Data records:
------------------------------------------------------------------------

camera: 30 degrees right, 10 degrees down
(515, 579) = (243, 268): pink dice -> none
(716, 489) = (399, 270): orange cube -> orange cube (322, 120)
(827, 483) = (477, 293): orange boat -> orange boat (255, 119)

------------------------------------------------------------------------

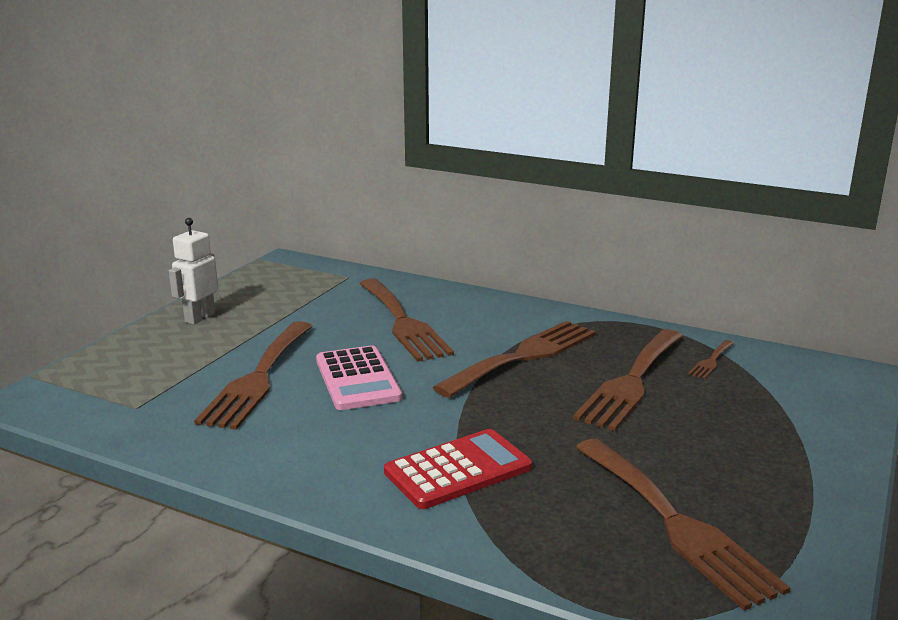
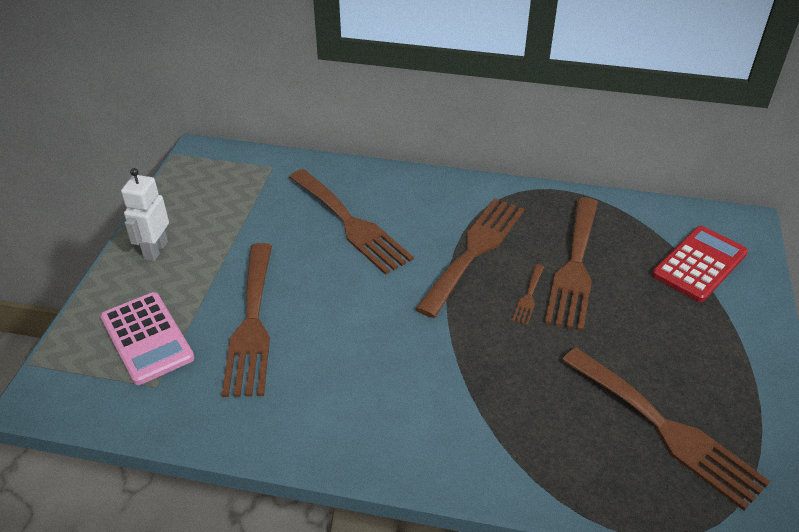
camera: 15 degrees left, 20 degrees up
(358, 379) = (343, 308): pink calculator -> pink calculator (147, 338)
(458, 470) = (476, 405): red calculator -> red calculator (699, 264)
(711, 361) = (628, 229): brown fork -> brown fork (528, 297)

------------------------------------------------------------------------

Exercise directions:
Scan the material above. Return every line containing the string "pink".

Result for this exercise:
(515, 579) = (243, 268): pink dice -> none
(358, 379) = (343, 308): pink calculator -> pink calculator (147, 338)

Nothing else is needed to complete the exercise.